● **What needs to be done**
Your task is to return all of the records exactly, minus any images.

● **Information supplied**
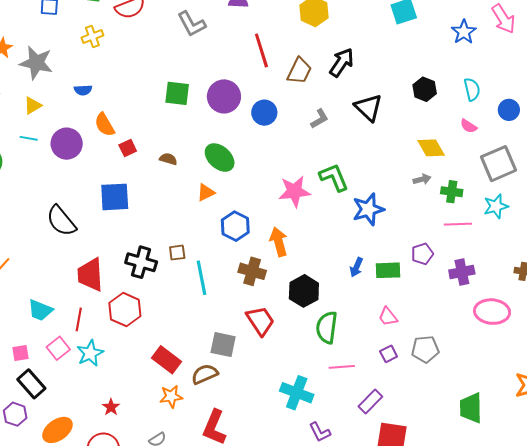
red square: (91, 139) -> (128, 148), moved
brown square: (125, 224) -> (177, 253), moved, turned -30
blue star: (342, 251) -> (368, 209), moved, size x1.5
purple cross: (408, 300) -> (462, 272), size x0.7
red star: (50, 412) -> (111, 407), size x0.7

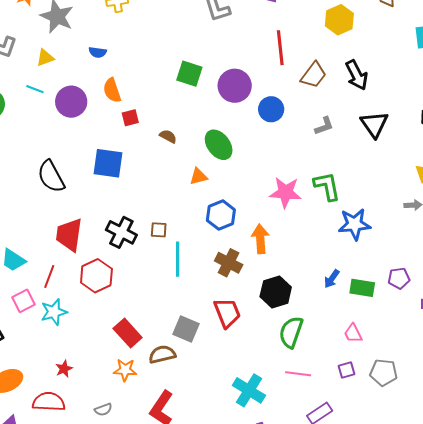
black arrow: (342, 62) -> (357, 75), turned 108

● **Solution for this task**
red square: (91, 139) -> (128, 148), moved
brown square: (125, 224) -> (177, 253), moved, turned -30
blue star: (342, 251) -> (368, 209), moved, size x1.5
purple cross: (408, 300) -> (462, 272), size x0.7
red star: (50, 412) -> (111, 407), size x0.7

black arrow: (342, 62) -> (357, 75), turned 108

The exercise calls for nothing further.